-- Opening Marker --

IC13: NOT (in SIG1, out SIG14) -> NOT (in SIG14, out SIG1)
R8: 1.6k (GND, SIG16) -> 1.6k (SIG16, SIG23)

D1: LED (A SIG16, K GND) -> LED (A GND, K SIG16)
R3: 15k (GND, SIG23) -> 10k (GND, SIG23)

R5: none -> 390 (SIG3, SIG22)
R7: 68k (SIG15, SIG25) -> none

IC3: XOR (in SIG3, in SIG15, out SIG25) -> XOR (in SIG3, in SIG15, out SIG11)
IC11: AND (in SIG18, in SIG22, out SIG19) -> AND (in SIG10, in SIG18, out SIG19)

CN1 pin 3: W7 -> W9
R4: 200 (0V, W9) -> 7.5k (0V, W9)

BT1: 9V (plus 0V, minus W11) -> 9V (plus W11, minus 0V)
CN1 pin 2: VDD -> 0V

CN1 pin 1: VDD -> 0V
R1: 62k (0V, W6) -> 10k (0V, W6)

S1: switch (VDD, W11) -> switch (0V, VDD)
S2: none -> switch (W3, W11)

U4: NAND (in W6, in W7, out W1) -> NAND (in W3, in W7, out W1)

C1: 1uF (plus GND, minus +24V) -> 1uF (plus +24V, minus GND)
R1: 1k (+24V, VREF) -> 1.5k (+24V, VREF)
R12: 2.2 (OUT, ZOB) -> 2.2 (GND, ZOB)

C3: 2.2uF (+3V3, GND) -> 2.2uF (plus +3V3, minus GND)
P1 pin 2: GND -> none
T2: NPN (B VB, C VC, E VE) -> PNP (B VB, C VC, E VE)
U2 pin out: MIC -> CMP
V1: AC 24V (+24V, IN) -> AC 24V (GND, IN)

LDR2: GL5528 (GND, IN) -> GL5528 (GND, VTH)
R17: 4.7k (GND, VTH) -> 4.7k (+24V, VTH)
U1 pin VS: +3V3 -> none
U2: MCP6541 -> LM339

-- Closing Marker --

_What is expected:_
Show every line above where "plus" is found.

_Output for this exercise:_
BT1: 9V (plus 0V, minus W11) -> 9V (plus W11, minus 0V)
C1: 1uF (plus GND, minus +24V) -> 1uF (plus +24V, minus GND)
C3: 2.2uF (+3V3, GND) -> 2.2uF (plus +3V3, minus GND)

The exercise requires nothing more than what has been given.